SOURCE DATA:
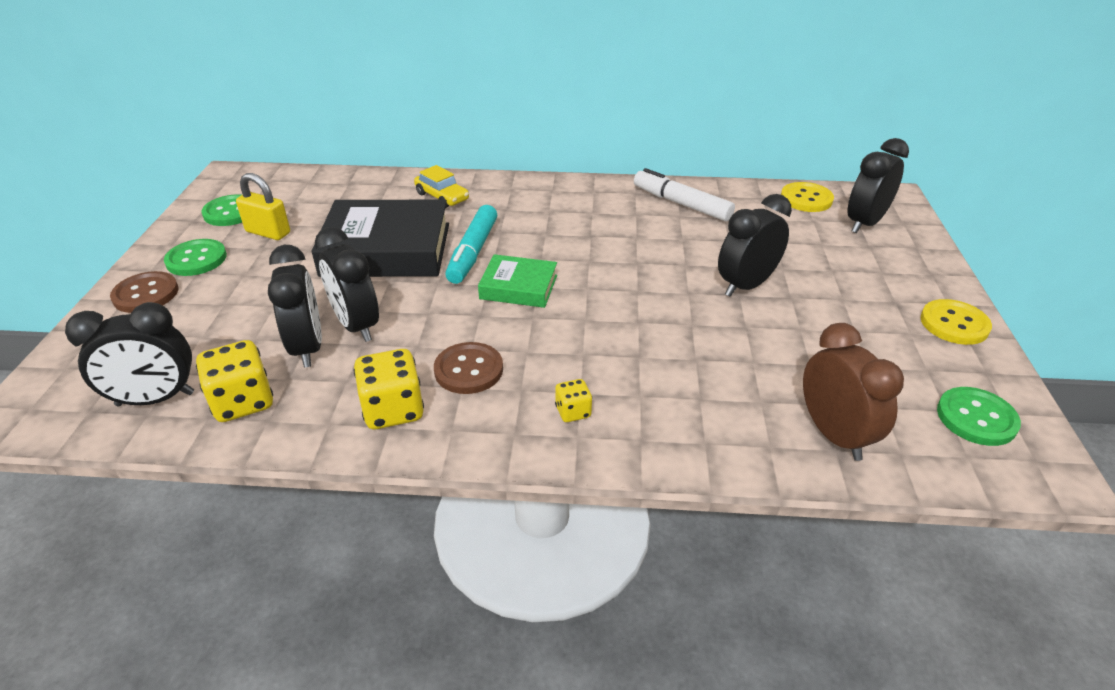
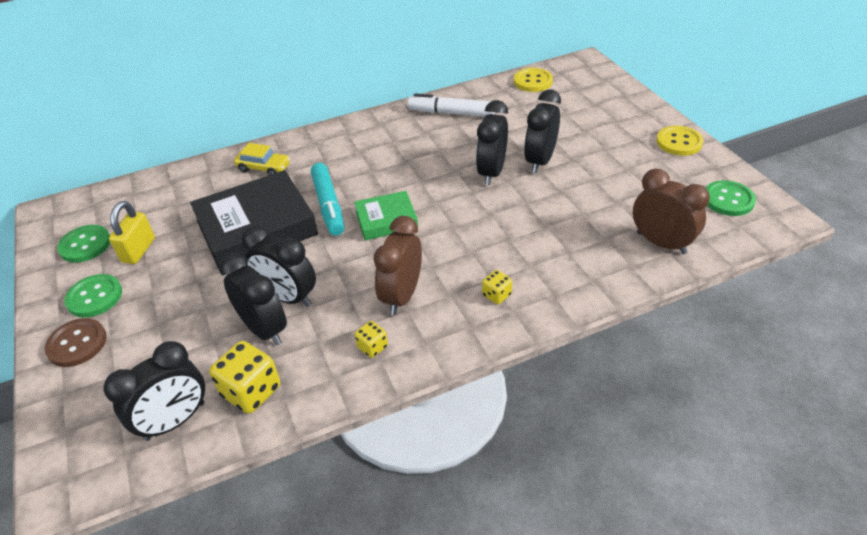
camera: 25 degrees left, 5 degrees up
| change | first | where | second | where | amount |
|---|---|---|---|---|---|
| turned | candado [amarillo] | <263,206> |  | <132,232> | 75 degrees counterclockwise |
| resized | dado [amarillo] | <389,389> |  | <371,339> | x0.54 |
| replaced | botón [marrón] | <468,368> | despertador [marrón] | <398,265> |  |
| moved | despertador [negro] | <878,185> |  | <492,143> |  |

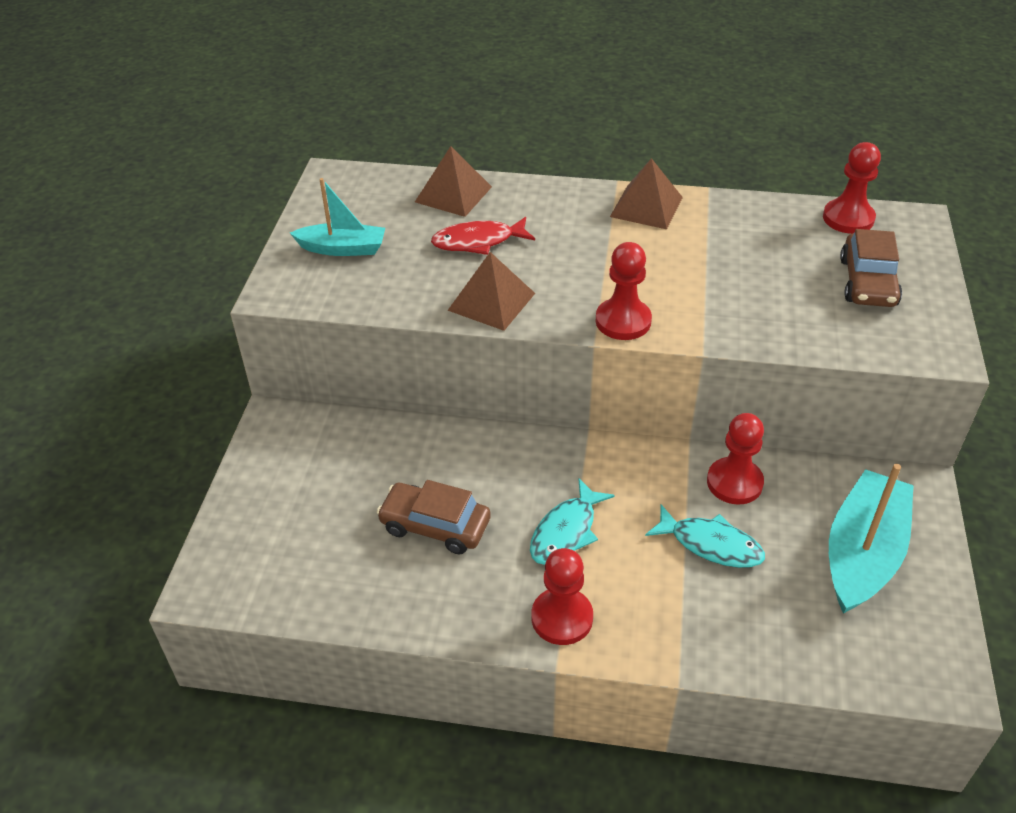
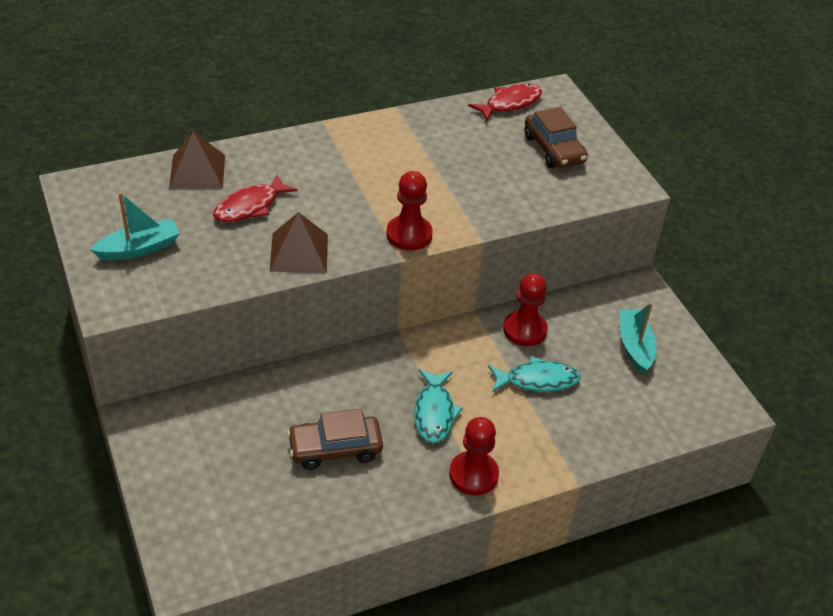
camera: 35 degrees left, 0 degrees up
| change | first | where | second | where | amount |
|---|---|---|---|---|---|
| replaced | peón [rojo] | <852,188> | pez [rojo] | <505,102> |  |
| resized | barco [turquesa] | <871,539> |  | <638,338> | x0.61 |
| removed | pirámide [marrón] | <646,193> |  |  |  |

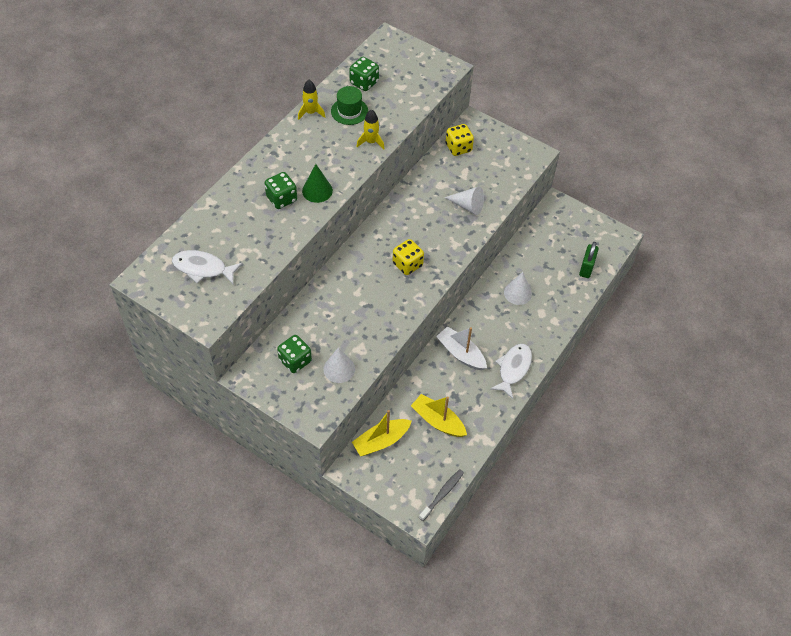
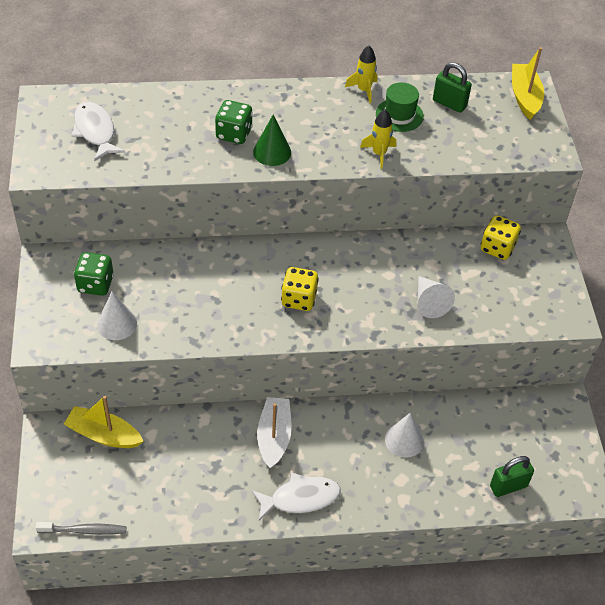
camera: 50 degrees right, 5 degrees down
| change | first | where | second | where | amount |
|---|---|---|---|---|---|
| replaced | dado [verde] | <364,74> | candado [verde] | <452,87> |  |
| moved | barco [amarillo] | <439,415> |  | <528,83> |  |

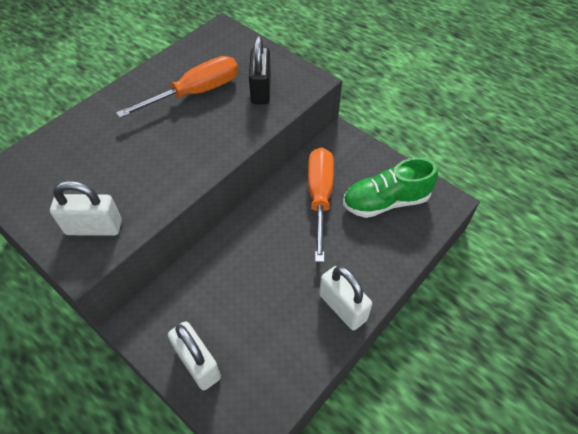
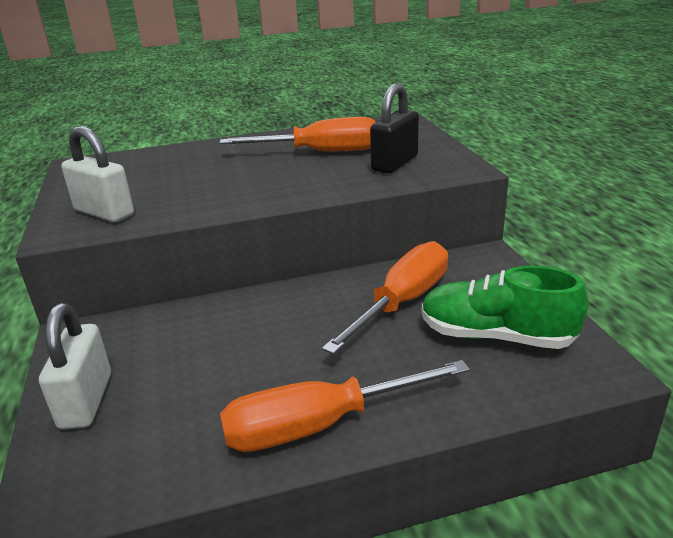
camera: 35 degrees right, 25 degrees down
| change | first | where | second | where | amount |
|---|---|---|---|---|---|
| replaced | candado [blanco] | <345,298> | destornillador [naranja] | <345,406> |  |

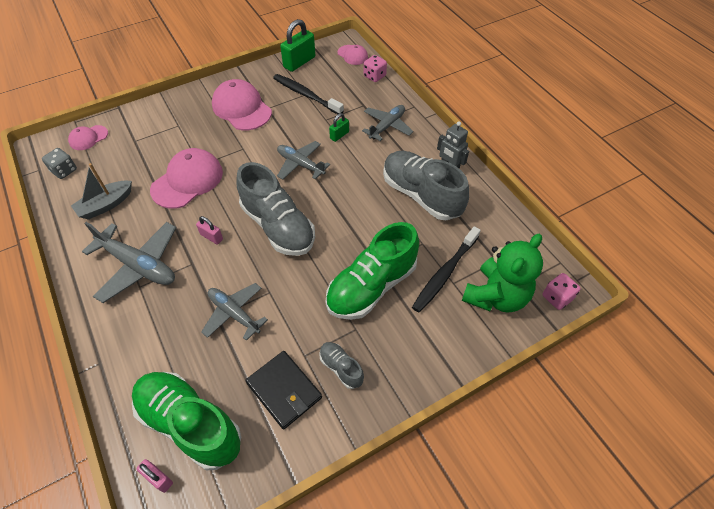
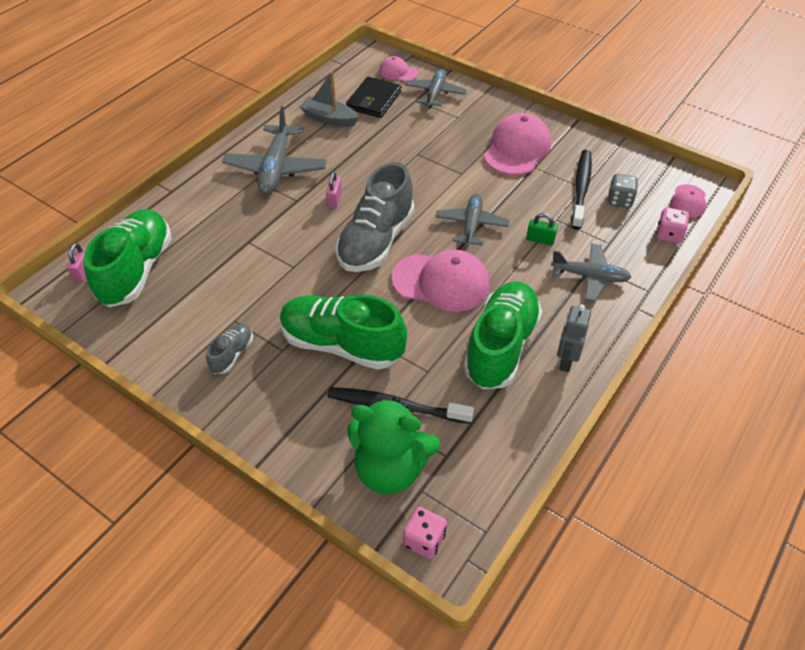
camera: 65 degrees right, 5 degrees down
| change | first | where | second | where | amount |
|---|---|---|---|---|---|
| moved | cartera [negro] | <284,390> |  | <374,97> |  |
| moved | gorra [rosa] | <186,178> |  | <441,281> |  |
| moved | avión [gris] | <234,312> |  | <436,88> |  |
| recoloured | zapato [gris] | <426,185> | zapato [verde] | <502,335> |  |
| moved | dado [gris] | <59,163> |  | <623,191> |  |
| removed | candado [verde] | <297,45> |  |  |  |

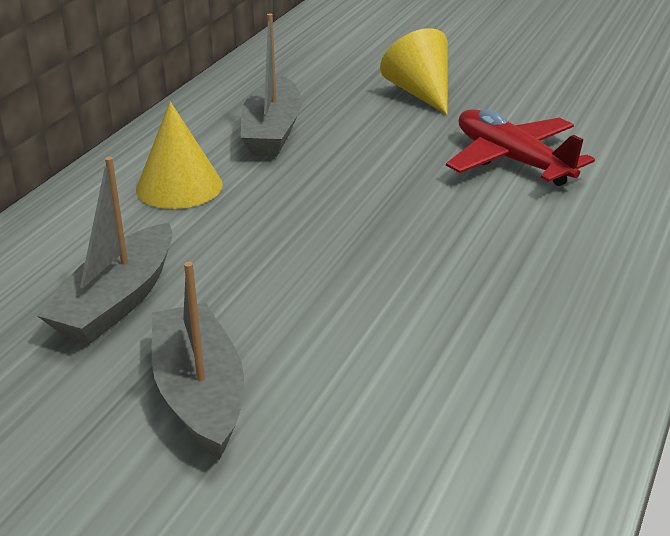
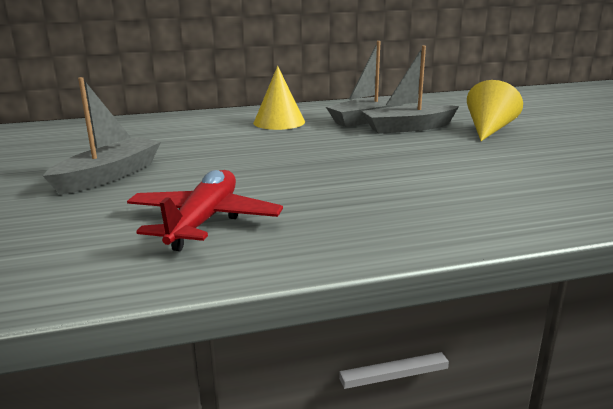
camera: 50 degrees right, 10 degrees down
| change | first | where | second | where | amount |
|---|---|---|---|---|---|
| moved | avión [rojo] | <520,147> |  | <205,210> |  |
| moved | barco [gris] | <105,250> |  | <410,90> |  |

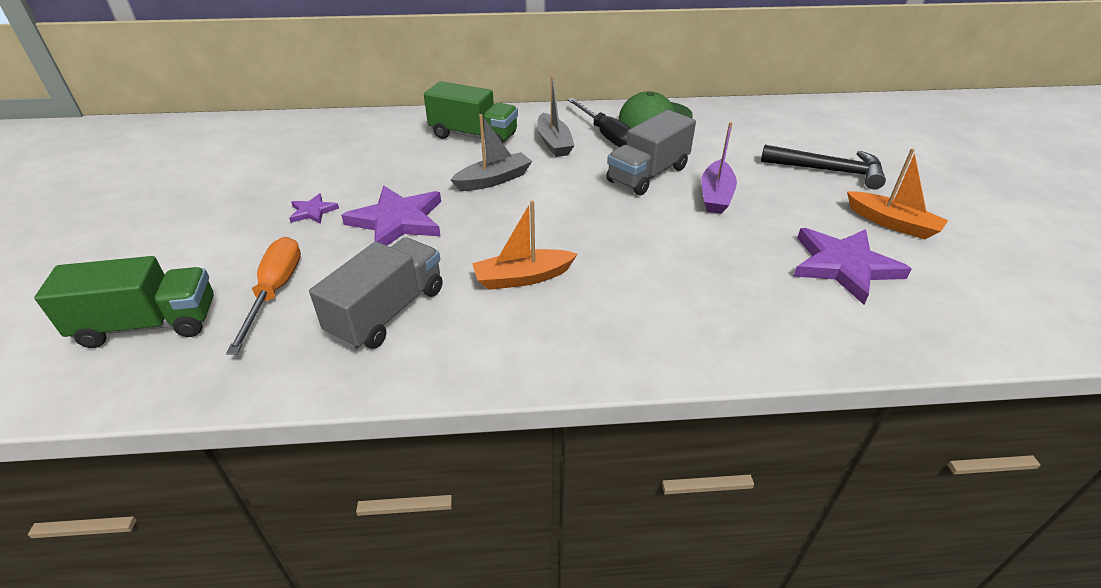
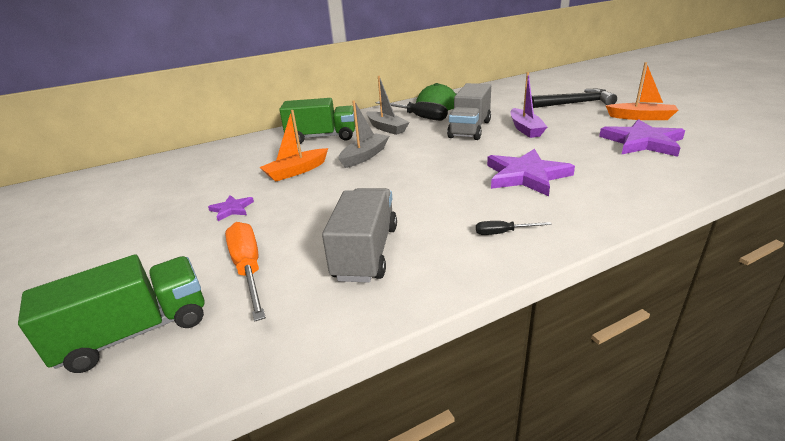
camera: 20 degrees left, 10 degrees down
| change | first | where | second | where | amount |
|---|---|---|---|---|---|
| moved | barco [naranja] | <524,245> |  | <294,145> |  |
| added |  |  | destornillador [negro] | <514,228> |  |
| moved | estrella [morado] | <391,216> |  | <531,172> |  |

ACTIVITY: Copy the records shown above in their entirety and exactly; images are to be left out.

COMPLETED TASK:
camera: 25 degrees left, 5 degrees up
| change | first | where | second | where | amount |
|---|---|---|---|---|---|
| turned | candado [amarillo] | <263,206> |  | <132,232> | 75 degrees counterclockwise |
| resized | dado [amarillo] | <389,389> |  | <371,339> | x0.54 |
| replaced | botón [marrón] | <468,368> | despertador [marrón] | <398,265> |  |
| moved | despertador [negro] | <878,185> |  | <492,143> |  |

camera: 35 degrees left, 0 degrees up
| change | first | where | second | where | amount |
|---|---|---|---|---|---|
| replaced | peón [rojo] | <852,188> | pez [rojo] | <505,102> |  |
| resized | barco [turquesa] | <871,539> |  | <638,338> | x0.61 |
| removed | pirámide [marrón] | <646,193> |  |  |  |

camera: 50 degrees right, 5 degrees down
| change | first | where | second | where | amount |
|---|---|---|---|---|---|
| replaced | dado [verde] | <364,74> | candado [verde] | <452,87> |  |
| moved | barco [amarillo] | <439,415> |  | <528,83> |  |

camera: 35 degrees right, 25 degrees down
| change | first | where | second | where | amount |
|---|---|---|---|---|---|
| replaced | candado [blanco] | <345,298> | destornillador [naranja] | <345,406> |  |

camera: 65 degrees right, 5 degrees down
| change | first | where | second | where | amount |
|---|---|---|---|---|---|
| moved | cartera [negro] | <284,390> |  | <374,97> |  |
| moved | gorra [rosa] | <186,178> |  | <441,281> |  |
| moved | avión [gris] | <234,312> |  | <436,88> |  |
| recoloured | zapato [gris] | <426,185> | zapato [verde] | <502,335> |  |
| moved | dado [gris] | <59,163> |  | <623,191> |  |
| removed | candado [verde] | <297,45> |  |  |  |

camera: 50 degrees right, 10 degrees down
| change | first | where | second | where | amount |
|---|---|---|---|---|---|
| moved | avión [rojo] | <520,147> |  | <205,210> |  |
| moved | barco [gris] | <105,250> |  | <410,90> |  |

camera: 20 degrees left, 10 degrees down
| change | first | where | second | where | amount |
|---|---|---|---|---|---|
| moved | barco [naranja] | <524,245> |  | <294,145> |  |
| added |  |  | destornillador [negro] | <514,228> |  |
| moved | estrella [morado] | <391,216> |  | <531,172> |  |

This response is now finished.